====== Data provided

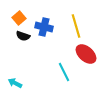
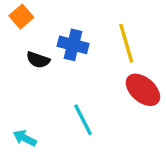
orange square: (19, 18) -> (21, 17), moved
cyan line: (64, 72) -> (83, 120), moved

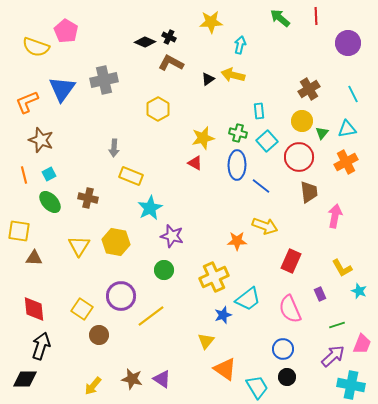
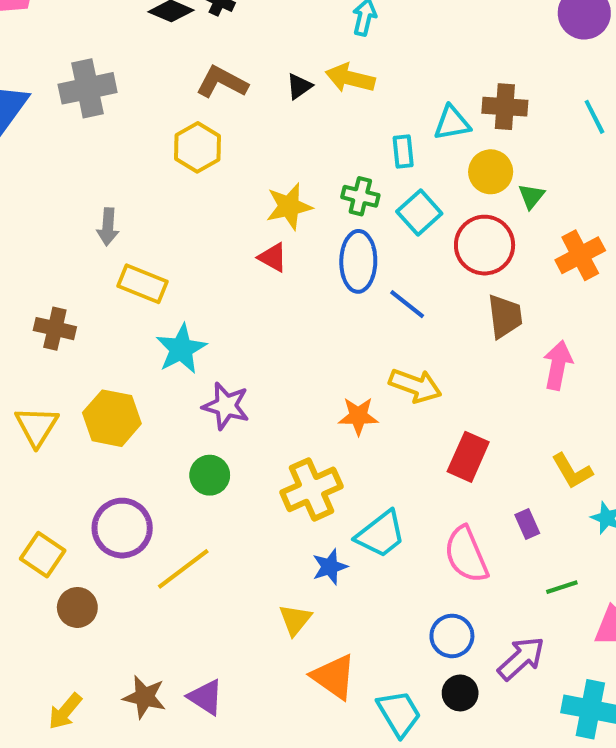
brown L-shape: (171, 63) -> (222, 82), moved
brown cross: (309, 89) -> (505, 107), turned 35
cyan triangle: (347, 129) -> (452, 123), moved
purple arrow: (333, 356) -> (521, 658), moved

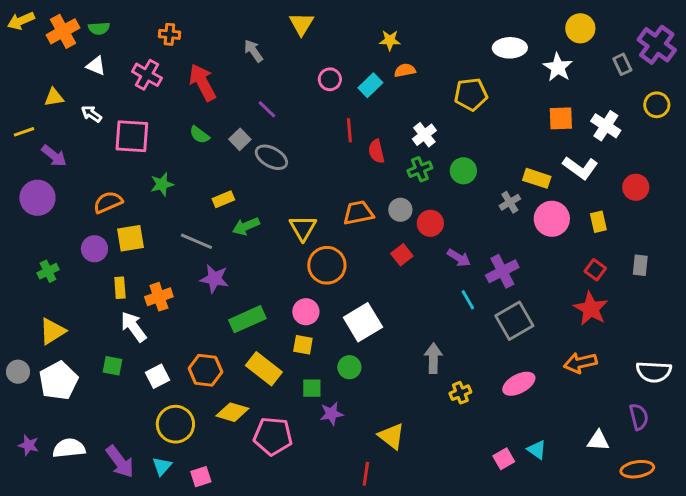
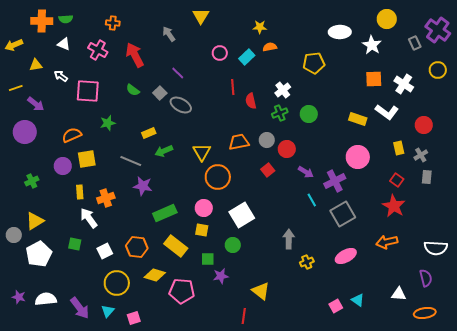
yellow arrow: (21, 21) -> (14, 45), moved
orange cross: (63, 31) -> (42, 21), turned 30
gray cross: (510, 202) -> (421, 155), moved
pink circle: (552, 219) -> (358, 157), moved
gray circle: (18, 372) -> (14, 235), moved

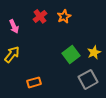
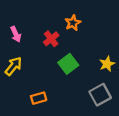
red cross: (40, 16) -> (51, 39), moved
green square: (71, 54) -> (68, 64), moved

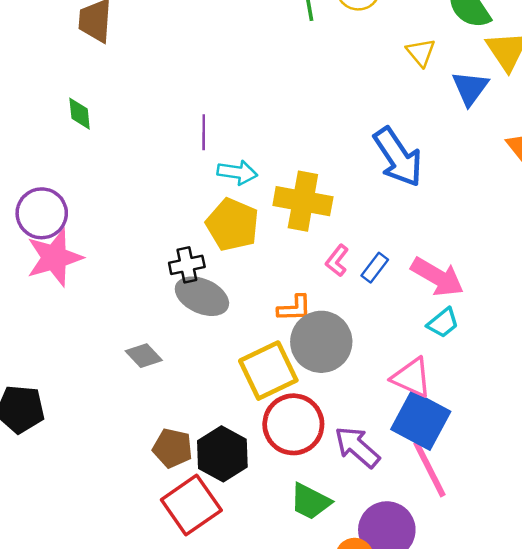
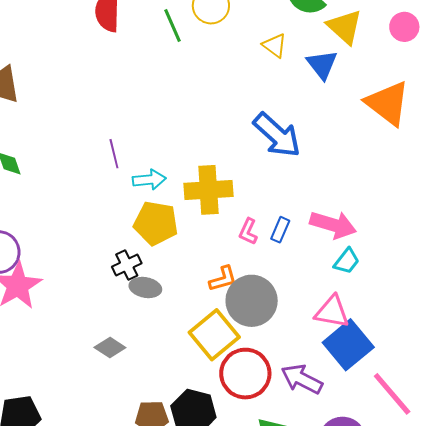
gray ellipse: (202, 296) -> (145, 287), size x0.7
blue square: (421, 420) -> (348, 345), turned 36
pink line: (430, 469) -> (392, 394), moved

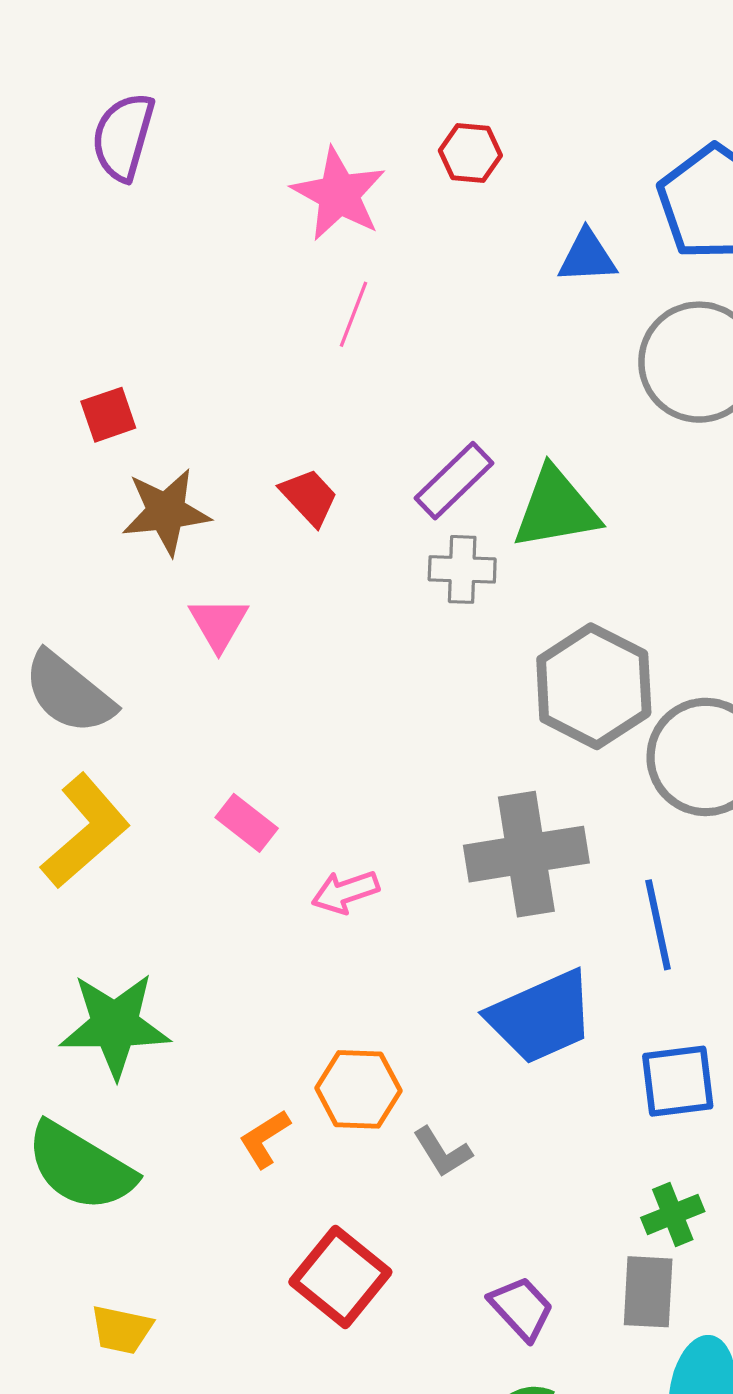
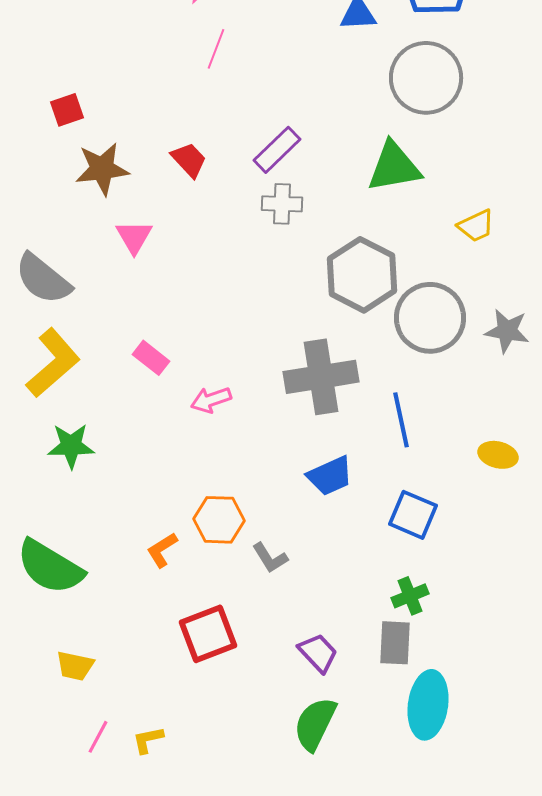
green triangle: (556, 508) -> (394, 167), moved
blue trapezoid: (541, 1017) -> (330, 476), size x0.7
green star: (115, 1025) -> (71, 446), moved, size x0.7
blue square: (678, 1081) -> (413, 515), turned 30
red square: (340, 1277) -> (208, 634), turned 30

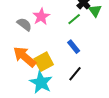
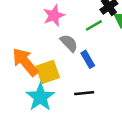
gray semicircle: (24, 24) -> (69, 43), moved
black line: (75, 74) -> (84, 93), turned 35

============

- **What is needed**
In the copy, include exactly the lines from the one containing "pink line: (430, 469) -> (392, 394), moved" through the last line of the records, and no pictures or other text.

- **Response box**
pink line: (430, 469) -> (392, 394), moved

green triangle: (556, 508) -> (394, 167), moved
blue trapezoid: (541, 1017) -> (330, 476), size x0.7
green star: (115, 1025) -> (71, 446), moved, size x0.7
blue square: (678, 1081) -> (413, 515), turned 30
red square: (340, 1277) -> (208, 634), turned 30

gray semicircle: (24, 24) -> (69, 43), moved
black line: (75, 74) -> (84, 93), turned 35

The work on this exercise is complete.